(Extracted records)
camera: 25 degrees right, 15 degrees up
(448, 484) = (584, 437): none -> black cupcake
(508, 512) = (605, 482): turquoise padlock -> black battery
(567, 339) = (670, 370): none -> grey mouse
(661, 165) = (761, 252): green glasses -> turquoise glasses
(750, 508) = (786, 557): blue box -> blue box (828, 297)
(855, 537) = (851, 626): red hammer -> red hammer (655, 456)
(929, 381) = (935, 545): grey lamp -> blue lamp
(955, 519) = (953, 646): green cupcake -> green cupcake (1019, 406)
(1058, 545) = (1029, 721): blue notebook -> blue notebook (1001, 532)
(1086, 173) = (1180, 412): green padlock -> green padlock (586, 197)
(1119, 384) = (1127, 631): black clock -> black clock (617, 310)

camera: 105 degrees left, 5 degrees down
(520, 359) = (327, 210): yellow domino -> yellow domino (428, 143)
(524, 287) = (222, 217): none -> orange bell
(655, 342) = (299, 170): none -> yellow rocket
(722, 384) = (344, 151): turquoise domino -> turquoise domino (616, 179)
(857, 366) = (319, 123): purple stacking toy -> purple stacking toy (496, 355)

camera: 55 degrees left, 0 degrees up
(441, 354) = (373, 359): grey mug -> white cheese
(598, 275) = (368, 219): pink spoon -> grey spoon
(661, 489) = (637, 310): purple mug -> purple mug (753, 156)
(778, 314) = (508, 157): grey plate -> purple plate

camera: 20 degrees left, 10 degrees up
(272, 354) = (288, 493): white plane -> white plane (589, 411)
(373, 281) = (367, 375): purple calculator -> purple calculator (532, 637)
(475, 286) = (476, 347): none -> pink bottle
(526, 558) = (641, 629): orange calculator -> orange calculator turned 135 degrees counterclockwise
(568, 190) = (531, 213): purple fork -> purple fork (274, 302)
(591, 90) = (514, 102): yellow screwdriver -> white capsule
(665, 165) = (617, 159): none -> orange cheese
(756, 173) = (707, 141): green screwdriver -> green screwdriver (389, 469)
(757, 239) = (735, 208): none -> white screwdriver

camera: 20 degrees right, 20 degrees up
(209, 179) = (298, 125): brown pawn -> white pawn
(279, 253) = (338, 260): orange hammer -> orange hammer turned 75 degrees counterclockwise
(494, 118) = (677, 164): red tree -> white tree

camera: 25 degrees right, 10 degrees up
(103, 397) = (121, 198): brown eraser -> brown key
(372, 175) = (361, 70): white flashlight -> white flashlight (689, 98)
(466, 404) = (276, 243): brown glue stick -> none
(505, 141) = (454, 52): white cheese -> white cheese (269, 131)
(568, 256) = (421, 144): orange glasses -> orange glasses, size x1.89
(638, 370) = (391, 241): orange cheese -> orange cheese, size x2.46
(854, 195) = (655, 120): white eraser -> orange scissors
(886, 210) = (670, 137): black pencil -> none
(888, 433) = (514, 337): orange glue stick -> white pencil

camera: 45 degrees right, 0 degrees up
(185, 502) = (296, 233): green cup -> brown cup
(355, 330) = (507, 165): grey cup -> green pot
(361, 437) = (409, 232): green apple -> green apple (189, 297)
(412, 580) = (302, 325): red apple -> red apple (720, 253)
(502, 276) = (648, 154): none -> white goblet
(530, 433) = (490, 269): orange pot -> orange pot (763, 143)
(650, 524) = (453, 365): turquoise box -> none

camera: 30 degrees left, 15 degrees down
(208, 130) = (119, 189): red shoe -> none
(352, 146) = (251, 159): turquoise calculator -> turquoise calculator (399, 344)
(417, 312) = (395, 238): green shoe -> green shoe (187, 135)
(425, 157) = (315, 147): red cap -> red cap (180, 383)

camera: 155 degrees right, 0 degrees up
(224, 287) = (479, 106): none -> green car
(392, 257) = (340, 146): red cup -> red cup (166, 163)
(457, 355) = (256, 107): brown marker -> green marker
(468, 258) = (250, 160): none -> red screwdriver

*Activity*. Tally up how many lines in the records contain the string "turned". Answer with that figure only.

*Task solution*. 2